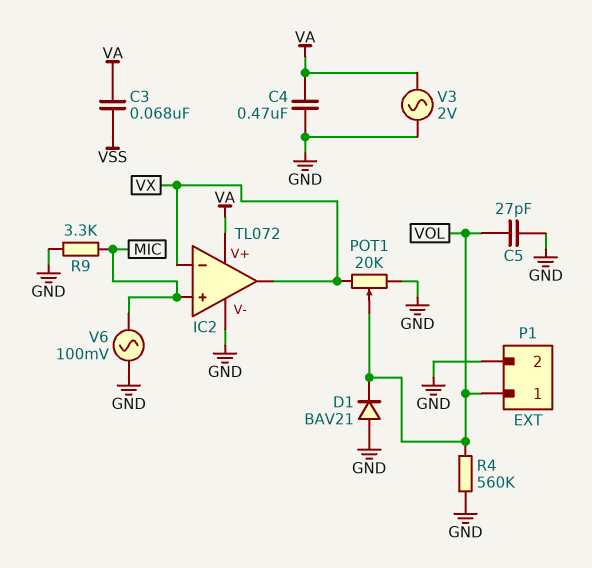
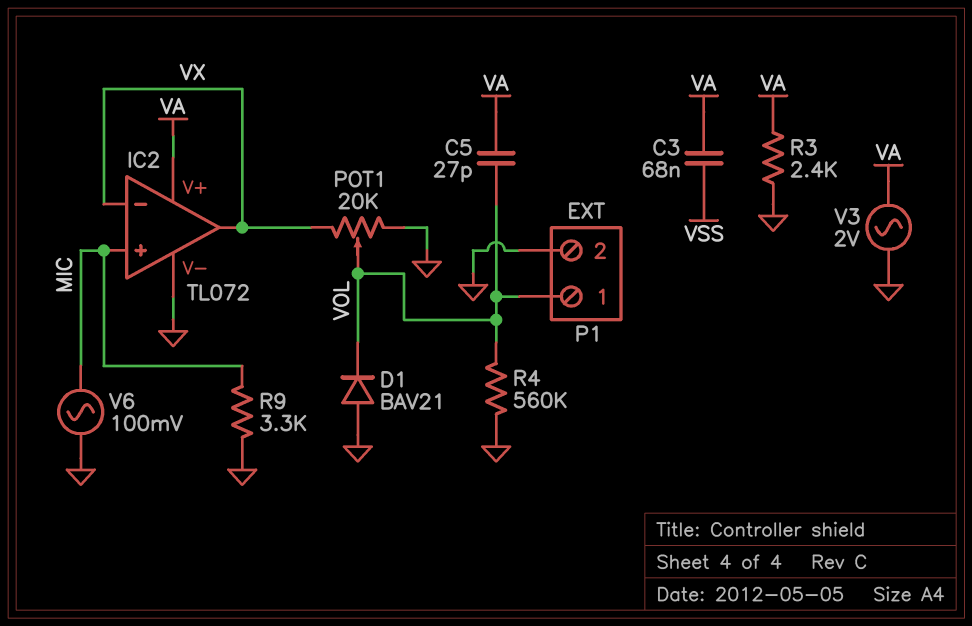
C4: 470nF (GND, VA) -> none
C5: 27pF (GND, VOL) -> 27pF (VA, VOL)
R3: none -> 2.4k (GND, VA)

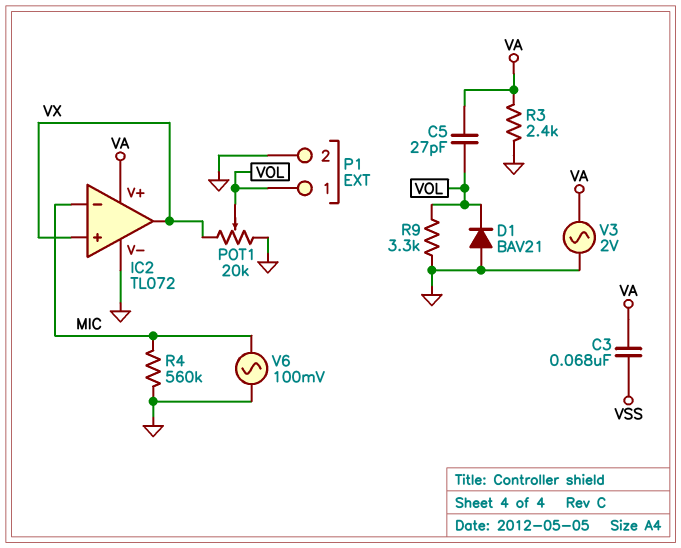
IC2 pin in+: MIC -> VX
IC2 pin in-: VX -> MIC
R4: 560k (GND, VOL) -> 560k (GND, MIC)
R9: 3.3k (GND, MIC) -> 3.3k (GND, VOL)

=-=-=-=-=

**Problem details**
How many lines above contain the word "none"? Reply with only the number.

**Solution below**
2